● **Input records**:
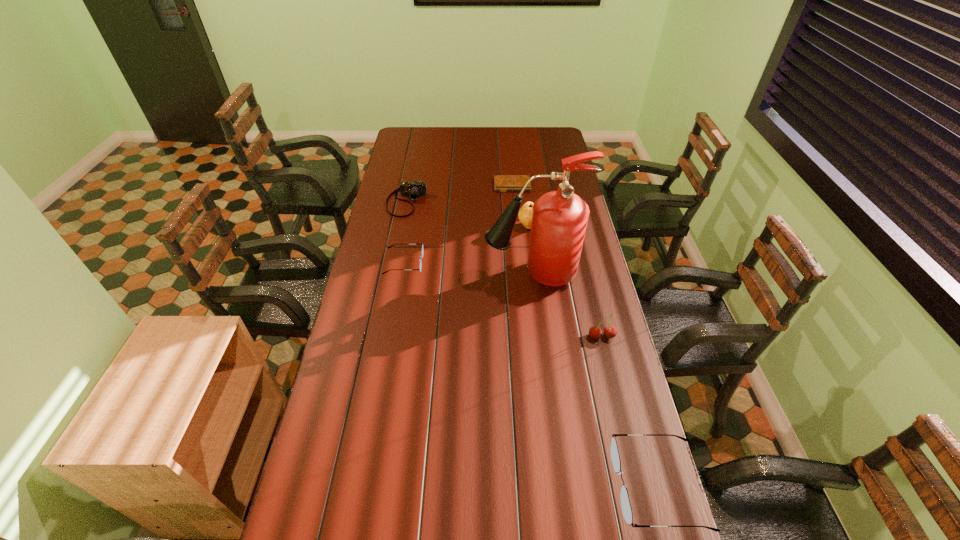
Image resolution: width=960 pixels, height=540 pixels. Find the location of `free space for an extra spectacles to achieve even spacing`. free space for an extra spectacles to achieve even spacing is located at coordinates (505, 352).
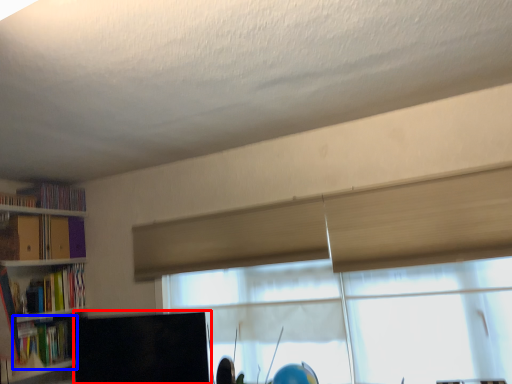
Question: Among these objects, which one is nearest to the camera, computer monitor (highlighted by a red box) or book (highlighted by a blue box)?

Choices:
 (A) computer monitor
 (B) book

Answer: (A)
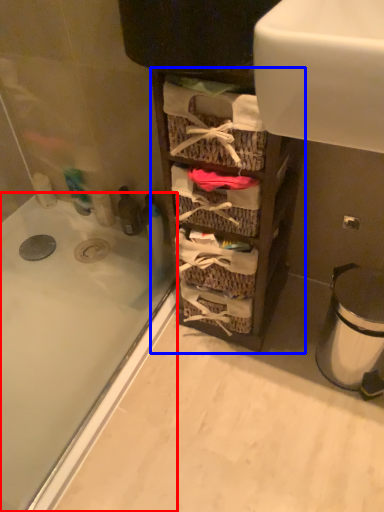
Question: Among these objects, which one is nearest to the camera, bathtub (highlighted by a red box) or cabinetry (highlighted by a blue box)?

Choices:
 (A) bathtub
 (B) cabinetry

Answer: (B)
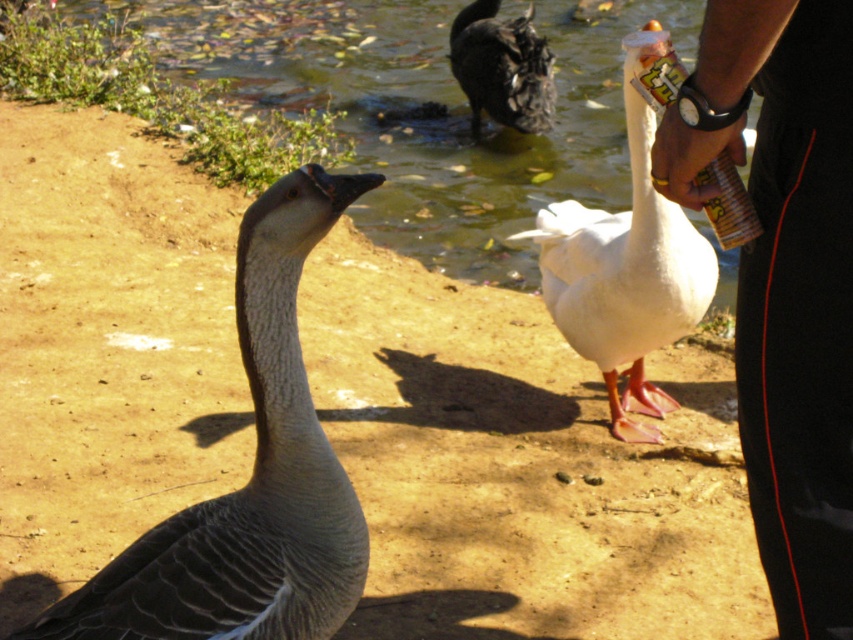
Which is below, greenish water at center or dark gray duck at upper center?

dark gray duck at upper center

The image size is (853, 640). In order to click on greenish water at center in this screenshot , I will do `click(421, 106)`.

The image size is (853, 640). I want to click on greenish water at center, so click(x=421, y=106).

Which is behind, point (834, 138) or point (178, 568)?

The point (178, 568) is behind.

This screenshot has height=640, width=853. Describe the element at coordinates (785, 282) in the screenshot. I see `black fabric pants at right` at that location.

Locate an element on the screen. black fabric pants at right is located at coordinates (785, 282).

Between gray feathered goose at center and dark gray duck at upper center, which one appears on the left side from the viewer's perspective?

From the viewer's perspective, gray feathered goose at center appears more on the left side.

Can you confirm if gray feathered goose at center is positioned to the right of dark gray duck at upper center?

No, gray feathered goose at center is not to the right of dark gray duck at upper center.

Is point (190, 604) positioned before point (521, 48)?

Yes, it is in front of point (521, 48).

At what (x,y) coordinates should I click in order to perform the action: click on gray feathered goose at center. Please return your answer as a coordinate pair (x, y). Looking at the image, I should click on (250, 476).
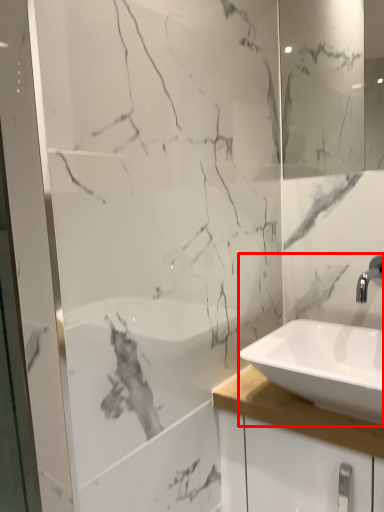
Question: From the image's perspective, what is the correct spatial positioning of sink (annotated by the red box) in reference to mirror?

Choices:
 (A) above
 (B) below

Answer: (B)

● **What you have to do**:
Copy all of the lines above word for word, leaving out the pictures.

● **Exercise result**:
Image resolution: width=960 pixels, height=540 pixels. Find the location of `free space for an extra spectacles to achieve even spacing`. free space for an extra spectacles to achieve even spacing is located at coordinates (505, 352).
Question: Among these objects, which one is nearest to the camera, computer monitor (highlighted by a red box) or book (highlighted by a blue box)?

Choices:
 (A) computer monitor
 (B) book

Answer: (A)
Question: Among these objects, which one is nearest to the camera, bathtub (highlighted by a red box) or cabinetry (highlighted by a blue box)?

Choices:
 (A) bathtub
 (B) cabinetry

Answer: (B)
Which is below, greenish water at center or dark gray duck at upper center?

dark gray duck at upper center

The image size is (853, 640). In order to click on greenish water at center in this screenshot , I will do `click(421, 106)`.

The image size is (853, 640). I want to click on greenish water at center, so click(x=421, y=106).

Which is behind, point (834, 138) or point (178, 568)?

The point (178, 568) is behind.

This screenshot has height=640, width=853. Describe the element at coordinates (785, 282) in the screenshot. I see `black fabric pants at right` at that location.

Locate an element on the screen. black fabric pants at right is located at coordinates (785, 282).

Between gray feathered goose at center and dark gray duck at upper center, which one appears on the left side from the viewer's perspective?

From the viewer's perspective, gray feathered goose at center appears more on the left side.

Can you confirm if gray feathered goose at center is positioned to the right of dark gray duck at upper center?

No, gray feathered goose at center is not to the right of dark gray duck at upper center.

Is point (190, 604) positioned before point (521, 48)?

Yes, it is in front of point (521, 48).

At what (x,y) coordinates should I click in order to perform the action: click on gray feathered goose at center. Please return your answer as a coordinate pair (x, y). Looking at the image, I should click on (250, 476).
Question: From the image's perspective, what is the correct spatial positioning of sink (annotated by the red box) in reference to mirror?

Choices:
 (A) above
 (B) below

Answer: (B)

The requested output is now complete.